Problem to work on.
Both the line with "D6: diode 1N4007" and the line with "V1: AC 12V (GND, U4/in-) -> none" in the records below must appear in the output, along with every line between them, exactly and with nothing added.

Modification records

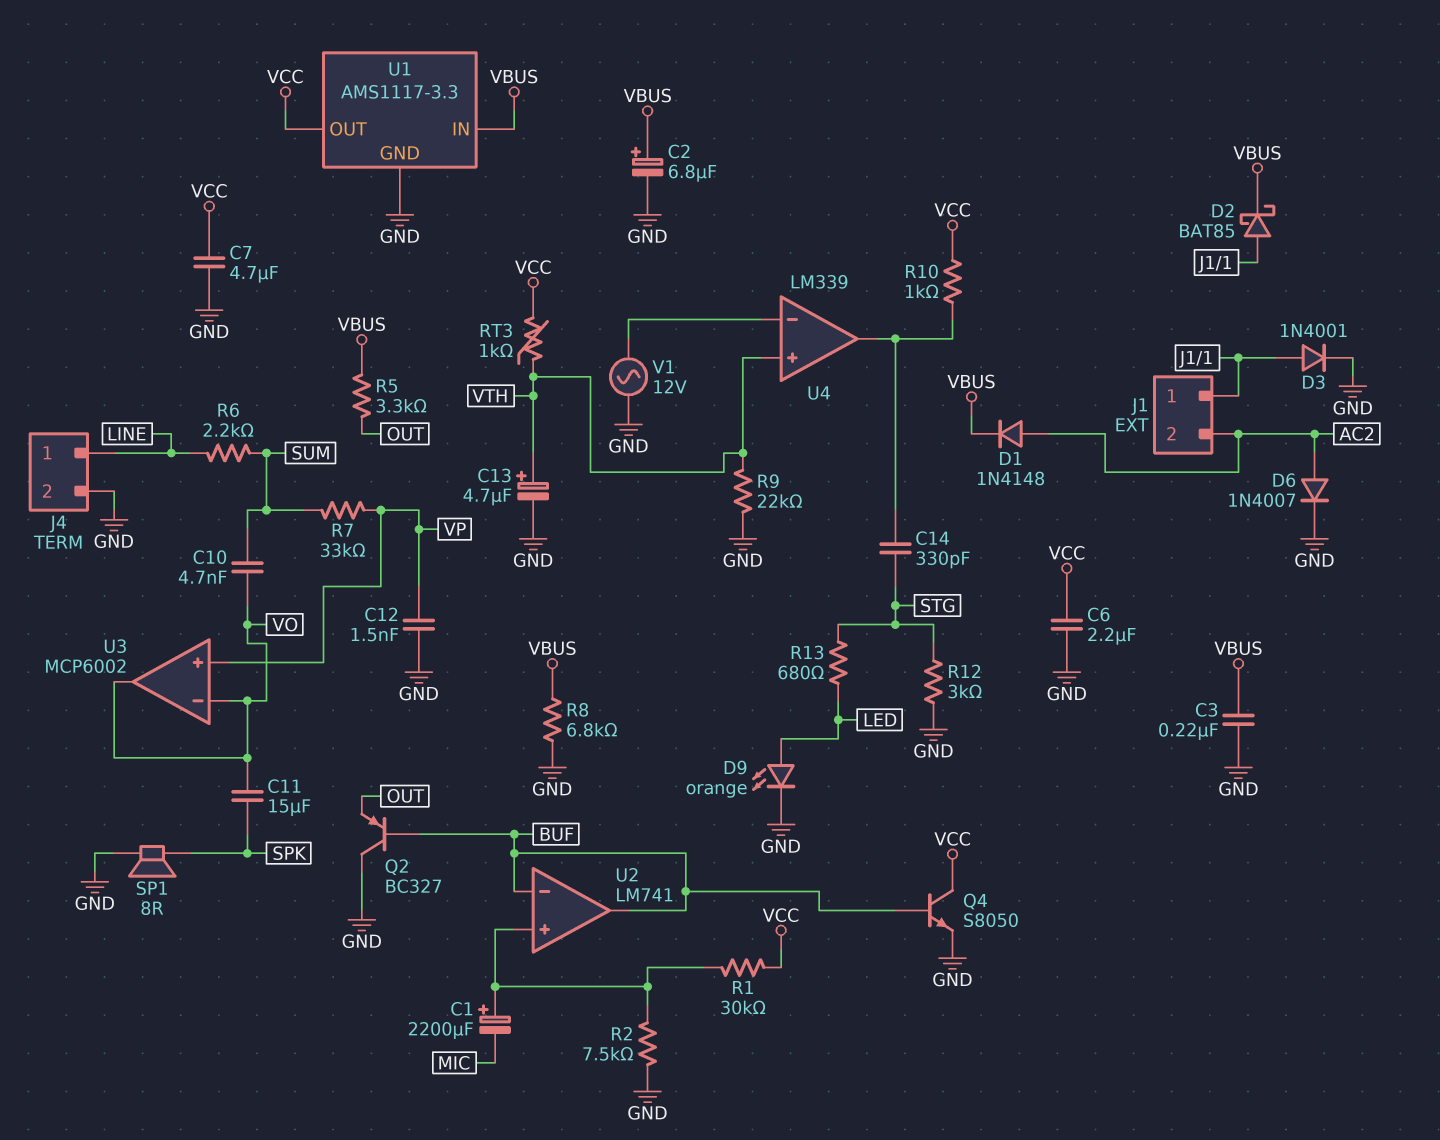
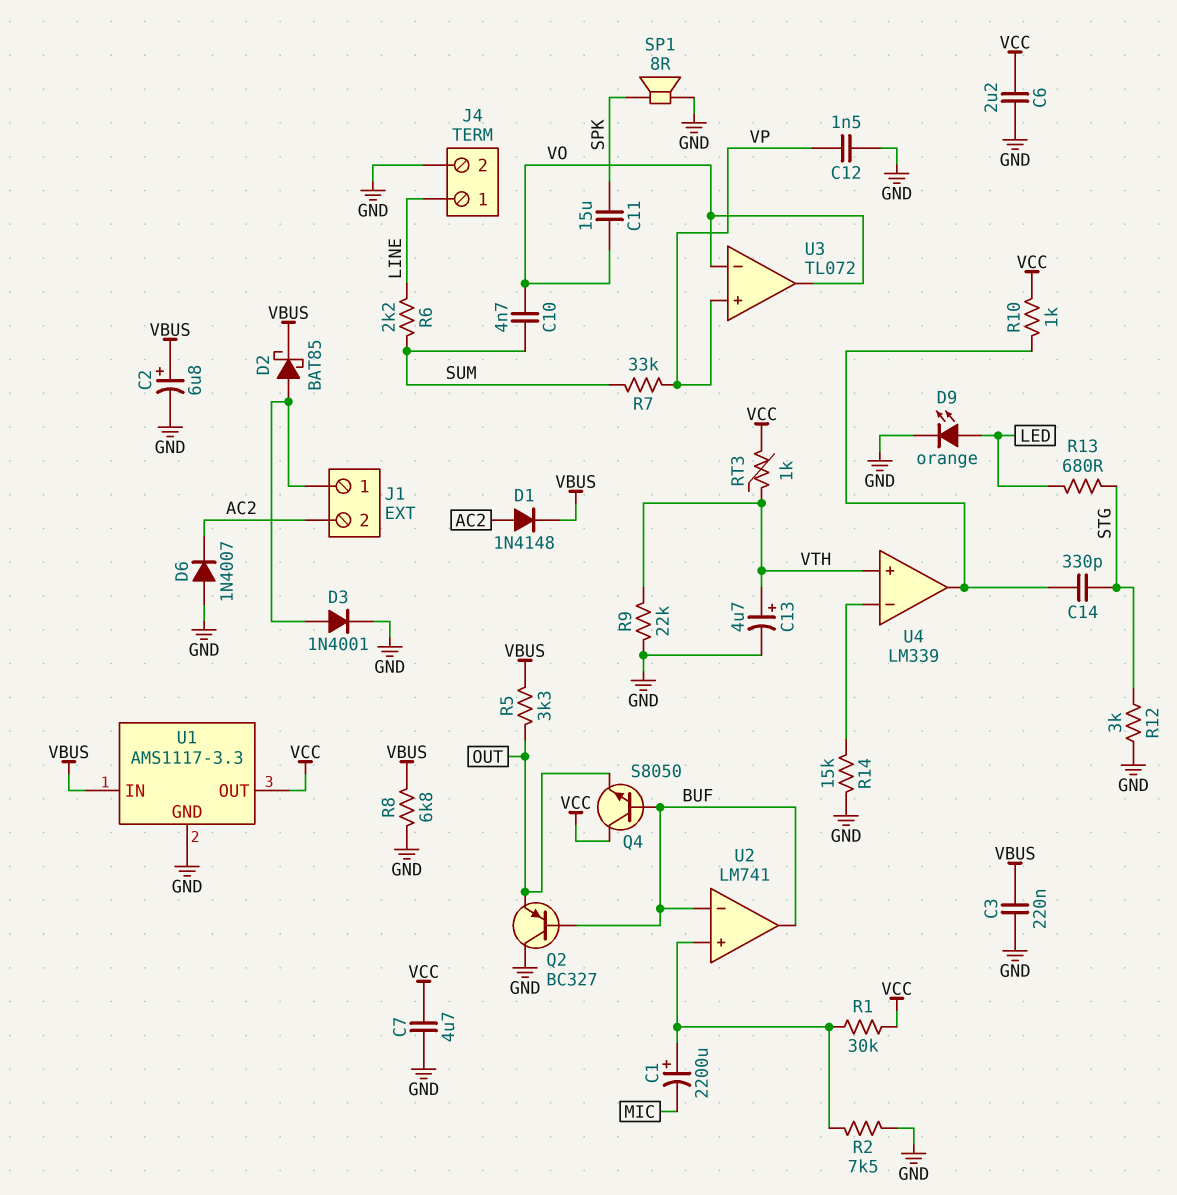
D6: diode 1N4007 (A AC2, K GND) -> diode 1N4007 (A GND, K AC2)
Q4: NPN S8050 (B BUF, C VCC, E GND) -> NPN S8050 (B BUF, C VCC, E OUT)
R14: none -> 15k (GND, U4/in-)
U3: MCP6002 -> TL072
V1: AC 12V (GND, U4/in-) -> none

--

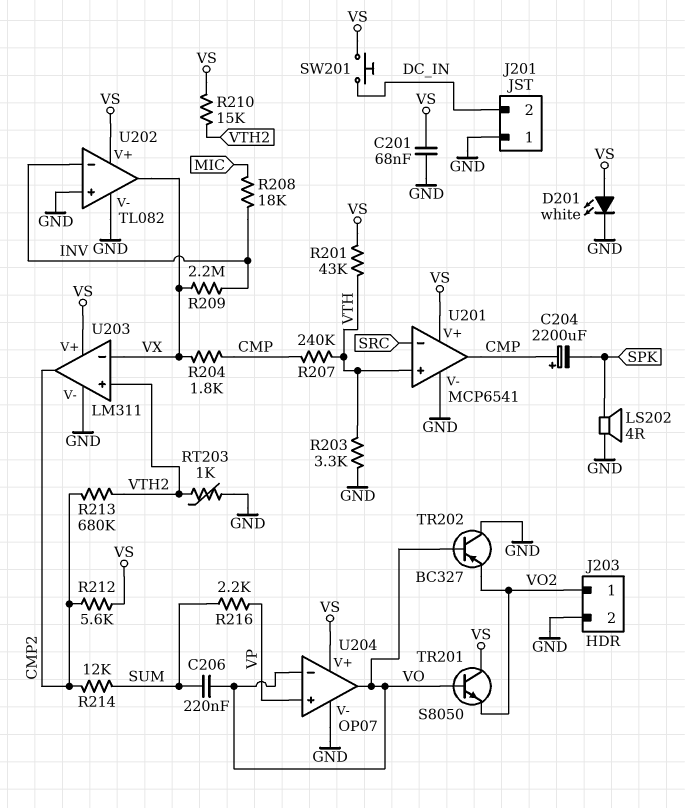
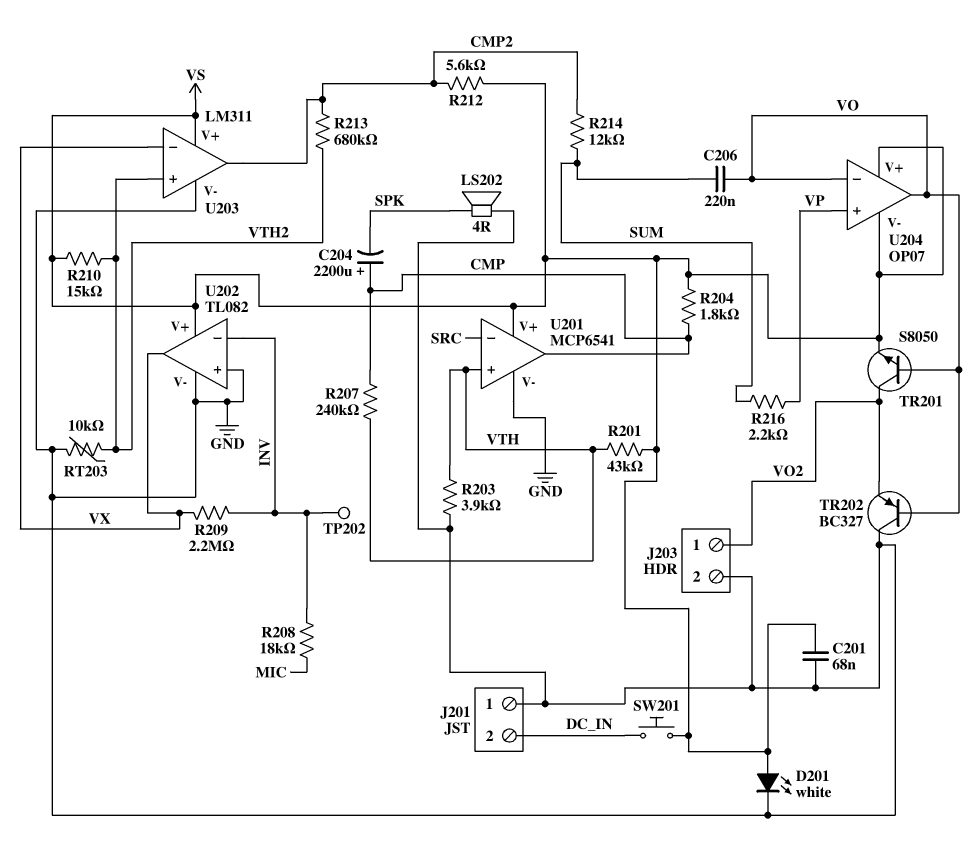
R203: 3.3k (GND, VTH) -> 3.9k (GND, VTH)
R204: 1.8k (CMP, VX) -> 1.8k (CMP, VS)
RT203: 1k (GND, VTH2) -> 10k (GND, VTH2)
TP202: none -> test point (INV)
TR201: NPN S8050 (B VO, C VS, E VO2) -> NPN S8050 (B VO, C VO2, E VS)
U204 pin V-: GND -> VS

Solution for this exercise.
D6: diode 1N4007 (A AC2, K GND) -> diode 1N4007 (A GND, K AC2)
Q4: NPN S8050 (B BUF, C VCC, E GND) -> NPN S8050 (B BUF, C VCC, E OUT)
R14: none -> 15k (GND, U4/in-)
U3: MCP6002 -> TL072
V1: AC 12V (GND, U4/in-) -> none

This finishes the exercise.